> _INSTRUCTIONS TO FOLLOW_: Only the closing stretch of the material is wanted: the line containing "IC1 pin PB0: SDA -> none" and every line after it, transcribed exactly.

----

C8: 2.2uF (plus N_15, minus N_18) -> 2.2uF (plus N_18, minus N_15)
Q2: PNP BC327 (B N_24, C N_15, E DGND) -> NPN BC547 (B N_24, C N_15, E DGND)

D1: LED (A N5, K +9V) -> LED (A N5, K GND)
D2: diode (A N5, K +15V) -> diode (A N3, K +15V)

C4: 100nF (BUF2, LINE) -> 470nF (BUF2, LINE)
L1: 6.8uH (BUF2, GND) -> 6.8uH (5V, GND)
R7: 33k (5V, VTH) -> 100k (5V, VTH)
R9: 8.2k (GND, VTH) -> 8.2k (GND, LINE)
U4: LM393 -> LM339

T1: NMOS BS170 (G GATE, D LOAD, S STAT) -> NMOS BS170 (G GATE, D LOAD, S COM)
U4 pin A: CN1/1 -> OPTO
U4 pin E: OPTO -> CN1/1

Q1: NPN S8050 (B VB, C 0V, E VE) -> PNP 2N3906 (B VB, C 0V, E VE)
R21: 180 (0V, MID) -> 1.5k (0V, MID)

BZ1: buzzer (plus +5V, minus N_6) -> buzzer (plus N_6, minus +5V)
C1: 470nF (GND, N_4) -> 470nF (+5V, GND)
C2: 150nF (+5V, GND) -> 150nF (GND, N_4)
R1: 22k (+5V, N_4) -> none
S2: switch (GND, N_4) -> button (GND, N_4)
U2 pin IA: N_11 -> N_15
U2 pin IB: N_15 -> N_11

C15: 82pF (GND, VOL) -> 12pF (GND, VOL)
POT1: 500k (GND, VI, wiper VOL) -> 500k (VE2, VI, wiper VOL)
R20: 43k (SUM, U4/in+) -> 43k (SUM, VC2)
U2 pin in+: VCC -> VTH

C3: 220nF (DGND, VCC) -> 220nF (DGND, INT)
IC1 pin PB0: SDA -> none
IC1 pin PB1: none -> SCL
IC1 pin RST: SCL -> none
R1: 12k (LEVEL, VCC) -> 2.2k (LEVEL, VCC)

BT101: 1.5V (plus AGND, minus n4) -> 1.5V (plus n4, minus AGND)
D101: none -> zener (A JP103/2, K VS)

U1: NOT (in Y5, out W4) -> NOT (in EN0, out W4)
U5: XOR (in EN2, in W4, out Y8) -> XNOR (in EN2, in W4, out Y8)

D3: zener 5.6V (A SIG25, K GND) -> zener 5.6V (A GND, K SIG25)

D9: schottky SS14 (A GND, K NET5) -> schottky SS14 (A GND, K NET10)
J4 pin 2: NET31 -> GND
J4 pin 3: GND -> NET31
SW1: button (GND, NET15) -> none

----

> _PROBLEM SOLUTION_:
IC1 pin PB0: SDA -> none
IC1 pin PB1: none -> SCL
IC1 pin RST: SCL -> none
R1: 12k (LEVEL, VCC) -> 2.2k (LEVEL, VCC)

BT101: 1.5V (plus AGND, minus n4) -> 1.5V (plus n4, minus AGND)
D101: none -> zener (A JP103/2, K VS)

U1: NOT (in Y5, out W4) -> NOT (in EN0, out W4)
U5: XOR (in EN2, in W4, out Y8) -> XNOR (in EN2, in W4, out Y8)

D3: zener 5.6V (A SIG25, K GND) -> zener 5.6V (A GND, K SIG25)

D9: schottky SS14 (A GND, K NET5) -> schottky SS14 (A GND, K NET10)
J4 pin 2: NET31 -> GND
J4 pin 3: GND -> NET31
SW1: button (GND, NET15) -> none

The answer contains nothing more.